DATA PROVIDED section start

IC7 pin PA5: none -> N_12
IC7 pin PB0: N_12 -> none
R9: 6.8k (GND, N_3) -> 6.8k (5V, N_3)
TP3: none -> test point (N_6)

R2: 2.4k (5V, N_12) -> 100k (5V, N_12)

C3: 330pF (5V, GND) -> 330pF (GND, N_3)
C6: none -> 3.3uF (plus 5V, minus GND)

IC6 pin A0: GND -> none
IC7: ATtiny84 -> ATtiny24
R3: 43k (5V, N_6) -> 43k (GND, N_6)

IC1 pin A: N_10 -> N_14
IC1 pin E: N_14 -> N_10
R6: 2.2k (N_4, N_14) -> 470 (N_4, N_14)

DATA PROVIDED section end
DATA PROVIDED section start

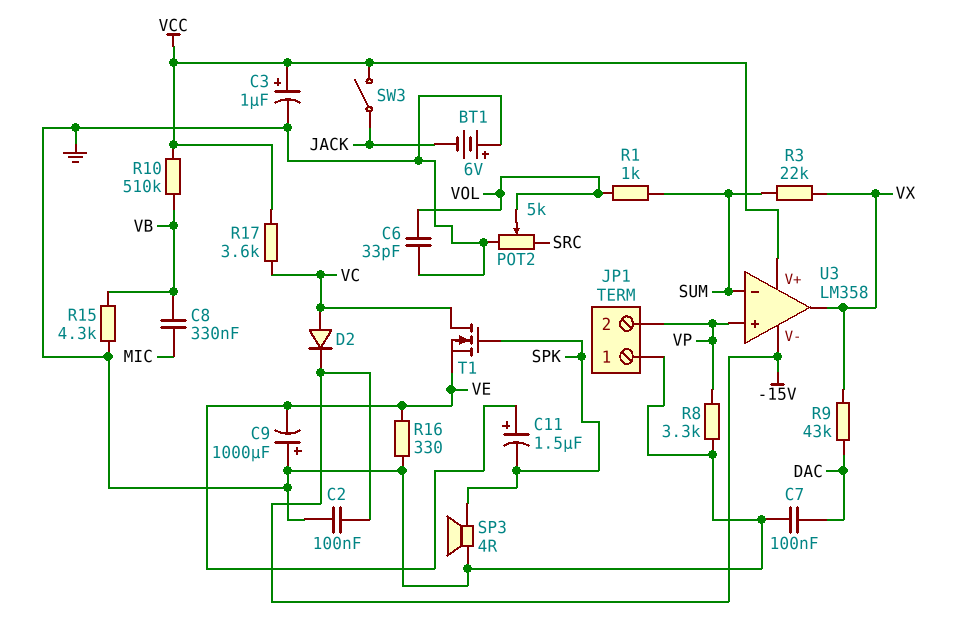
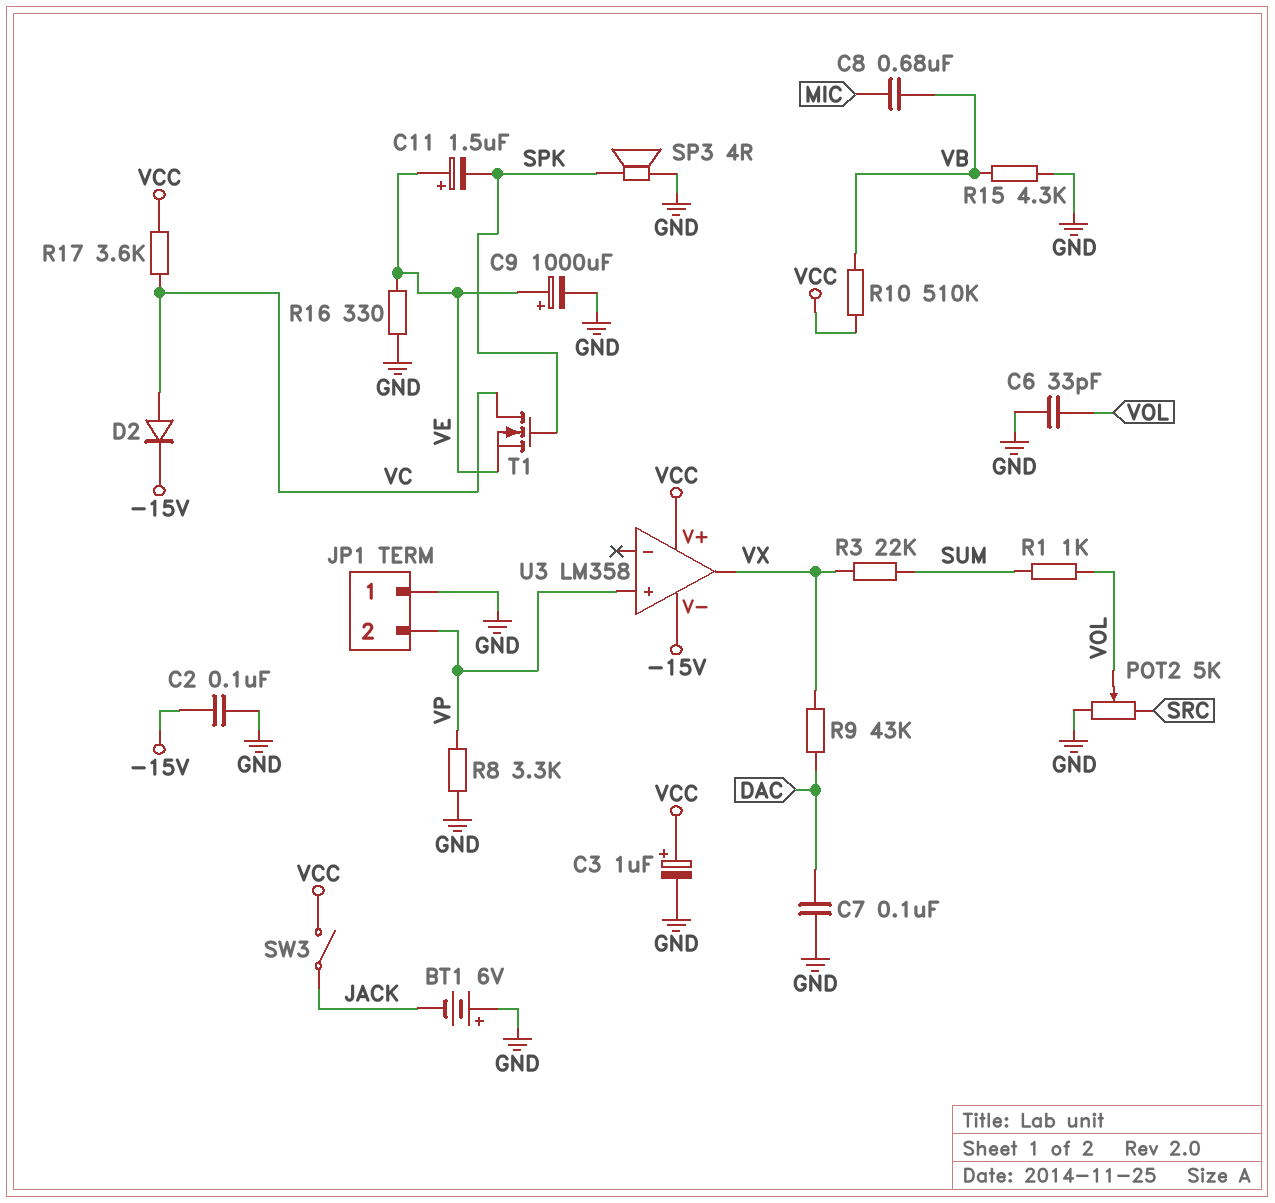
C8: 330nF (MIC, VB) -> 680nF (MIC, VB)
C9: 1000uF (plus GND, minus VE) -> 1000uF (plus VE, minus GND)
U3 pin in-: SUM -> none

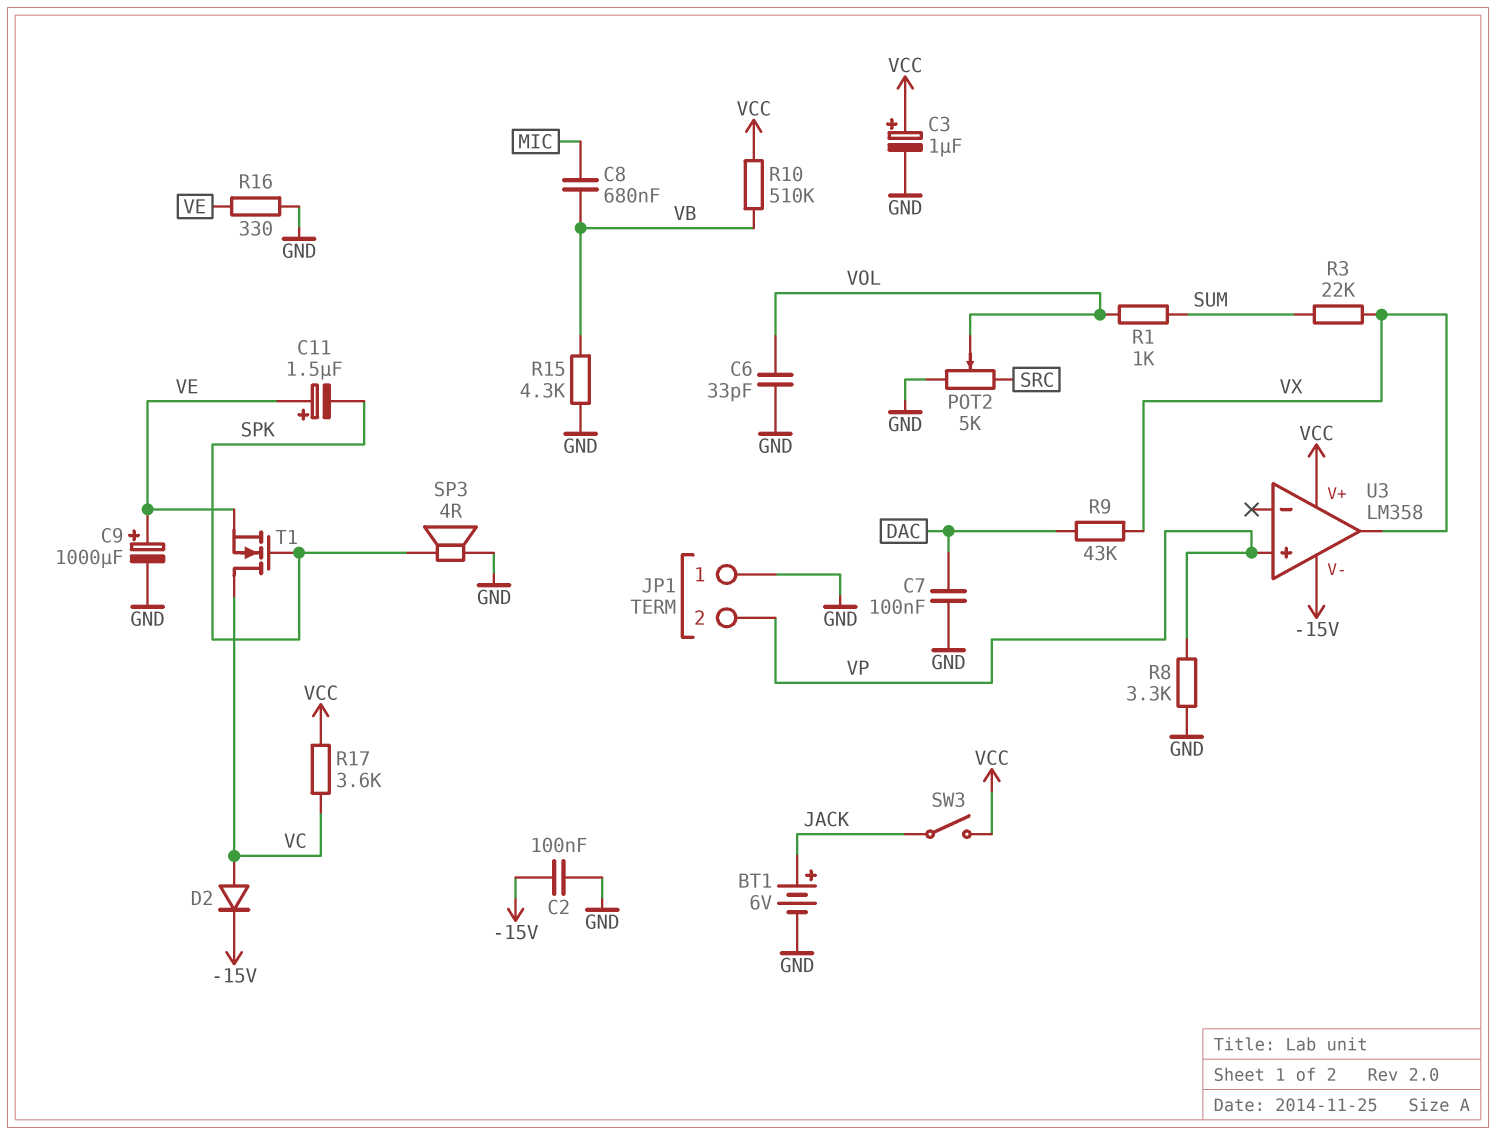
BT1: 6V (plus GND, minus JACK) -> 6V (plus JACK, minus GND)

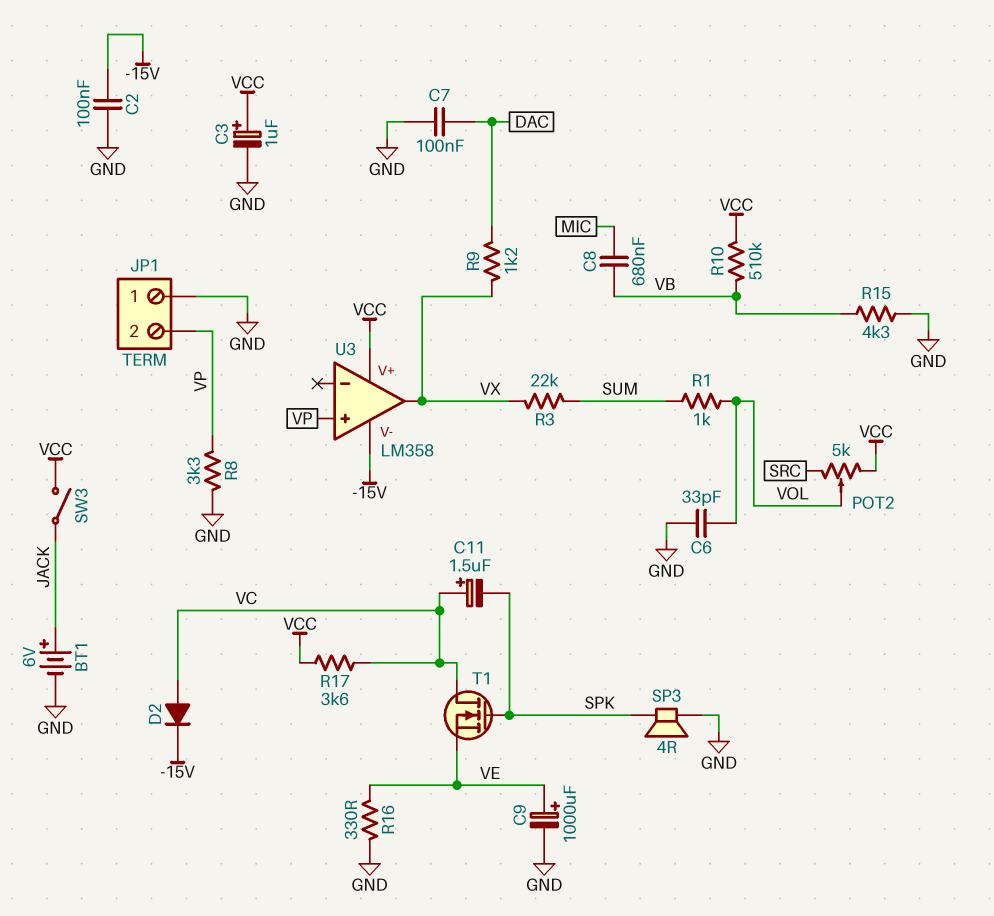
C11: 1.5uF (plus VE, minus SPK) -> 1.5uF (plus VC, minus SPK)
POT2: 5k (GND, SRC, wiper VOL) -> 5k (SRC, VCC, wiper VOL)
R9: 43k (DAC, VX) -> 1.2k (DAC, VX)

DATA PROVIDED section end
DATA PROVIDED section start

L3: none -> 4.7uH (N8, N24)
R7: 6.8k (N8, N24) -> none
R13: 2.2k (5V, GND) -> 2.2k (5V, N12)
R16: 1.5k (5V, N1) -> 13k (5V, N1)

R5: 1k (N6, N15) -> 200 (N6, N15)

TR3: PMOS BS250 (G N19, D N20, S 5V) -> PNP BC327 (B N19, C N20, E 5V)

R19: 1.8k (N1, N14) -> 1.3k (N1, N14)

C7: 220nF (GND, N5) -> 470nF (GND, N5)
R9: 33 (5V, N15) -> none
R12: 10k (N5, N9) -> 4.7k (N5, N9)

DATA PROVIDED section end

# [ASSIGNMENT]
Your answer should be the lines above from the one containing "IC7 pin PA5: none -> N_12" through the one containing "IC1 pin E: N_14 -> N_10", copied exactly and with both ends kept.

# [RESPONSE BOX]
IC7 pin PA5: none -> N_12
IC7 pin PB0: N_12 -> none
R9: 6.8k (GND, N_3) -> 6.8k (5V, N_3)
TP3: none -> test point (N_6)

R2: 2.4k (5V, N_12) -> 100k (5V, N_12)

C3: 330pF (5V, GND) -> 330pF (GND, N_3)
C6: none -> 3.3uF (plus 5V, minus GND)

IC6 pin A0: GND -> none
IC7: ATtiny84 -> ATtiny24
R3: 43k (5V, N_6) -> 43k (GND, N_6)

IC1 pin A: N_10 -> N_14
IC1 pin E: N_14 -> N_10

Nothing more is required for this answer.